• Dataset content:

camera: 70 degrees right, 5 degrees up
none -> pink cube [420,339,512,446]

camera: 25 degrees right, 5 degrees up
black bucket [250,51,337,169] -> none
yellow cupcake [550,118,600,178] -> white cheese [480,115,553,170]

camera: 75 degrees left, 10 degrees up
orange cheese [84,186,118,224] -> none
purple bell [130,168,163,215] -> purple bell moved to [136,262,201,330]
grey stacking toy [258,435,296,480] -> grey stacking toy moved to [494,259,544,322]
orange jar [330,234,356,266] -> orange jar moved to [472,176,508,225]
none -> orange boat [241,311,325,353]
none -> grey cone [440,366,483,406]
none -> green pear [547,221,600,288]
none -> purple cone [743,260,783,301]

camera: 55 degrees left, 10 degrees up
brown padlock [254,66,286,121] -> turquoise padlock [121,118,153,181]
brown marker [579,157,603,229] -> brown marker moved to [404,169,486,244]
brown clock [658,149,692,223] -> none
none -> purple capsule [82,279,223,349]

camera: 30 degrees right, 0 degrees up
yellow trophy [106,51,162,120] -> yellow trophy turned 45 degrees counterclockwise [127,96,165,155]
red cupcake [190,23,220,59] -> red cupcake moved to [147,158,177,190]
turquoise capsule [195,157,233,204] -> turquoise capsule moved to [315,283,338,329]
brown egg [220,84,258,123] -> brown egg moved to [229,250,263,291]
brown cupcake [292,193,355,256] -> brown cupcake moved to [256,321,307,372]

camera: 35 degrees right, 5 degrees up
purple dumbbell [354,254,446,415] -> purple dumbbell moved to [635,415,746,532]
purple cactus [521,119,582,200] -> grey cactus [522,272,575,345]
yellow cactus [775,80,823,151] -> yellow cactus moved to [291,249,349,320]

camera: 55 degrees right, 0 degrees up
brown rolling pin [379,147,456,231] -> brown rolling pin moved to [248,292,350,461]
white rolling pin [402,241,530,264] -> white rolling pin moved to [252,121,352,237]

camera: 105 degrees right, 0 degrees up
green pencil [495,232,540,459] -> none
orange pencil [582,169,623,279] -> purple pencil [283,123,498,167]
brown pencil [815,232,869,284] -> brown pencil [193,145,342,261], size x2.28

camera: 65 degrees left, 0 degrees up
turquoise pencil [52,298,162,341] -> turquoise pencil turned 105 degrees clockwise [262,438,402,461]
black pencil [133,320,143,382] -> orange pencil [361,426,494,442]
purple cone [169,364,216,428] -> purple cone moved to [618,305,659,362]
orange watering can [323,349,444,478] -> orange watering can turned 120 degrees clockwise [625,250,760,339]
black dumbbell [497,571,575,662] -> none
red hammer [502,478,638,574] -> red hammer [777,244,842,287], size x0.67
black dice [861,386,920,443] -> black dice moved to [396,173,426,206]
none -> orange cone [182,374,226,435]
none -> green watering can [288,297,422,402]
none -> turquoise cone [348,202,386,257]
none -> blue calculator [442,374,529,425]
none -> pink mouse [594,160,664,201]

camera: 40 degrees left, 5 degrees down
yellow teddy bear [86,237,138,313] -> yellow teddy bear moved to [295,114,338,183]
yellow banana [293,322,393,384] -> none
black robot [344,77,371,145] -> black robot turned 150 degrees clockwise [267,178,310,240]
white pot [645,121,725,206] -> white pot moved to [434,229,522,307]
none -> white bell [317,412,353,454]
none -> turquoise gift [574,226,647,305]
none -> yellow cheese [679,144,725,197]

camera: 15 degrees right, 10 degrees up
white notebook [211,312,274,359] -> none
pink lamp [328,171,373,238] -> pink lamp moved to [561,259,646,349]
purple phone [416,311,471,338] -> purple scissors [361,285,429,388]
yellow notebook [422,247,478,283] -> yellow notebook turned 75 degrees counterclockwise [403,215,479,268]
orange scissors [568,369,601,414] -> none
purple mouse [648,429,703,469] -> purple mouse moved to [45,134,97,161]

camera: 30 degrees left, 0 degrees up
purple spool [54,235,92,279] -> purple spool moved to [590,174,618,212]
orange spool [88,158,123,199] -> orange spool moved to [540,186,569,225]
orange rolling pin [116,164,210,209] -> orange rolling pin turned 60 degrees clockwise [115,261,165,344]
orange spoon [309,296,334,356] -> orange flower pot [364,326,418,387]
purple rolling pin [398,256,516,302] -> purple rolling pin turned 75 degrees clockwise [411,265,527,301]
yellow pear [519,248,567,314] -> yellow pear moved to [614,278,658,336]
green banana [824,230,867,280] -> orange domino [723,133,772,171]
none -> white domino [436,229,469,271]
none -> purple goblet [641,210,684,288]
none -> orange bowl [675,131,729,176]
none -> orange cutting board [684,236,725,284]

• Exercise requirements:
Retrieve all lines from the data that contain the string "left".

• Exercise answer:
camera: 75 degrees left, 10 degrees up
camera: 55 degrees left, 10 degrees up
camera: 65 degrees left, 0 degrees up
camera: 40 degrees left, 5 degrees down
camera: 30 degrees left, 0 degrees up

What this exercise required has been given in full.